What to work on: Exactly as they appear below, repeat the lines from the one with "black dice: 3 -> 0" through the one with "turquoise dice: 2 -> 1", and no others.

Data:
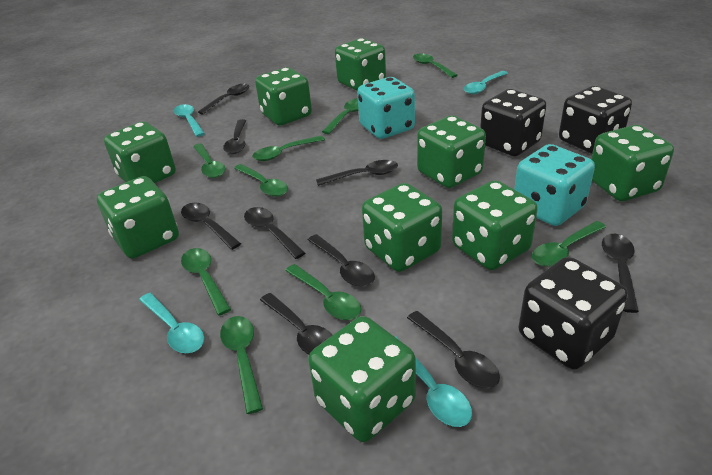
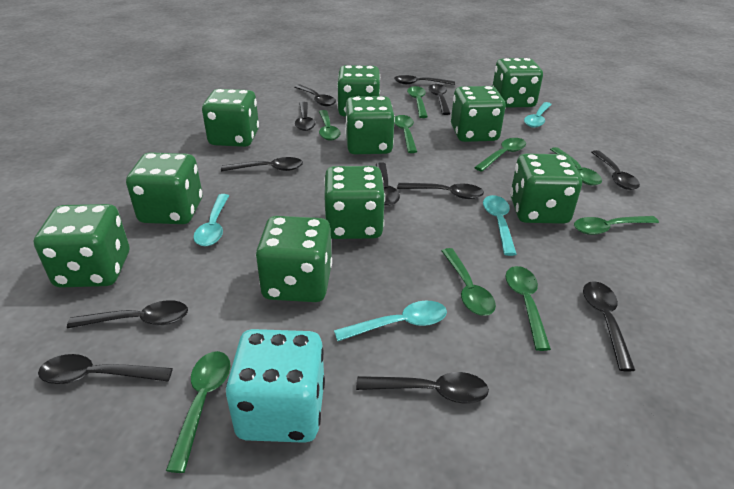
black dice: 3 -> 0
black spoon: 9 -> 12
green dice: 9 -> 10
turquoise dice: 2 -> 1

...

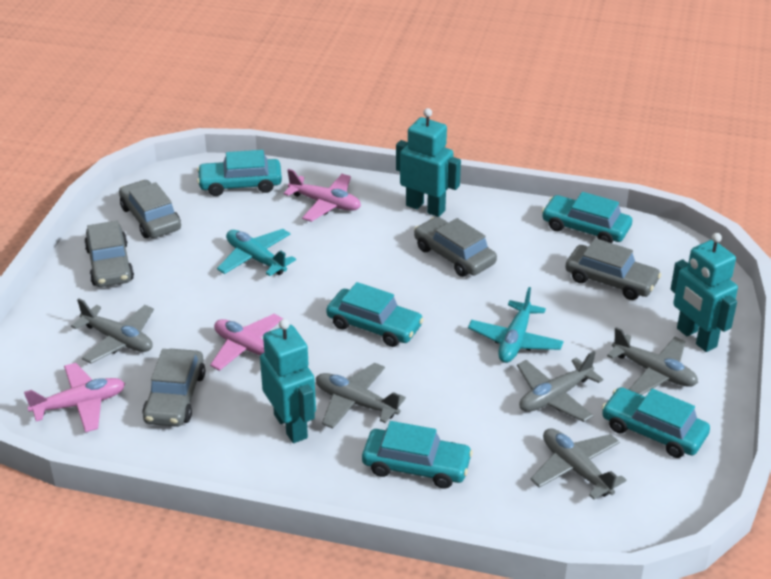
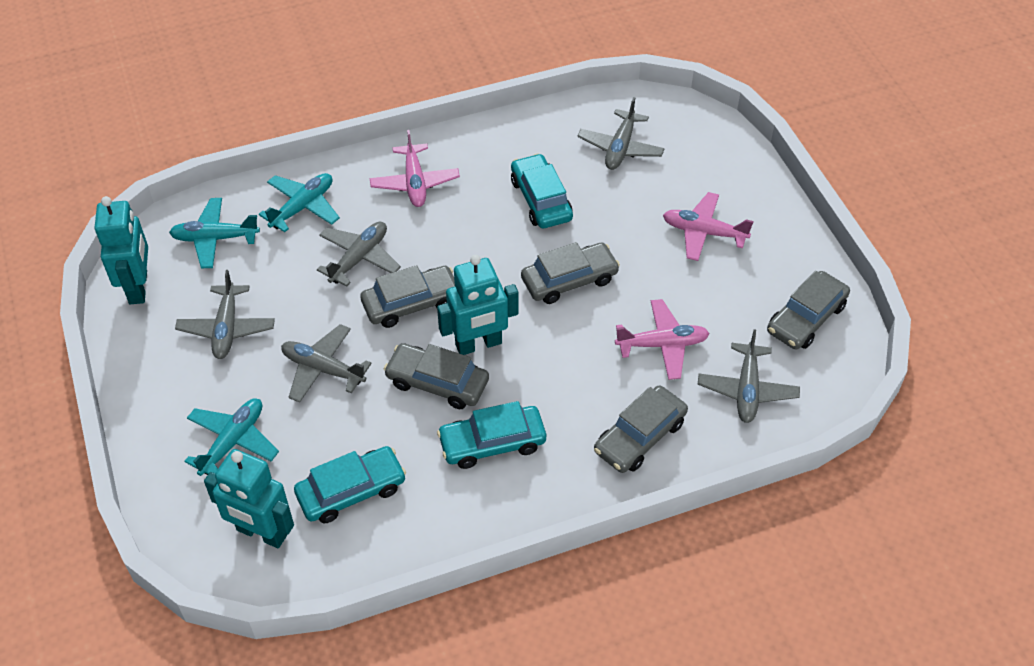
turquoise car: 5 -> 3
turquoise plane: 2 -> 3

Written solution:
black dice: 3 -> 0
black spoon: 9 -> 12
green dice: 9 -> 10
turquoise dice: 2 -> 1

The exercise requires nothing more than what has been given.